BEGIN RECORDED DATA

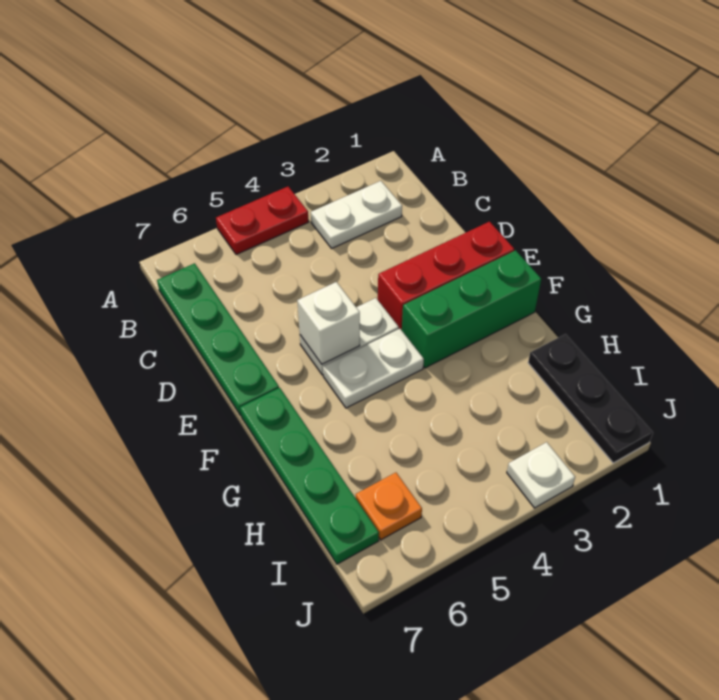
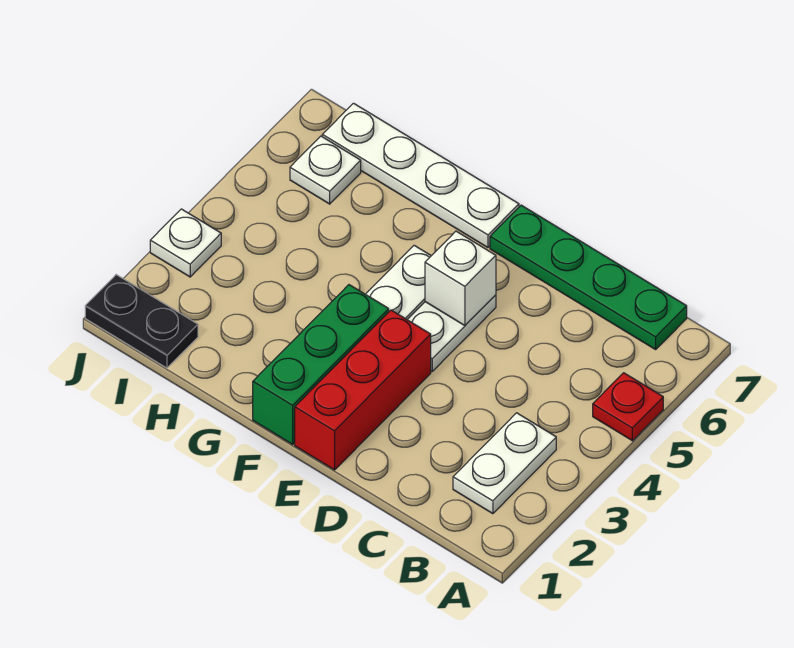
red plate A4:A5 level 1 -> red plate A5 level 1
green plate F7:I7 level 1 -> white plate F7:I7 level 1
black plate H1:J1 level 1 -> black plate I1:J1 level 1
orange plate I6 level 1 -> white plate I6 level 1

END RECORDED DATA

EXERCISE:
Only the lines of the data holding the string "white" are wanted; copy each of them.

TASK RESULT:
green plate F7:I7 level 1 -> white plate F7:I7 level 1
orange plate I6 level 1 -> white plate I6 level 1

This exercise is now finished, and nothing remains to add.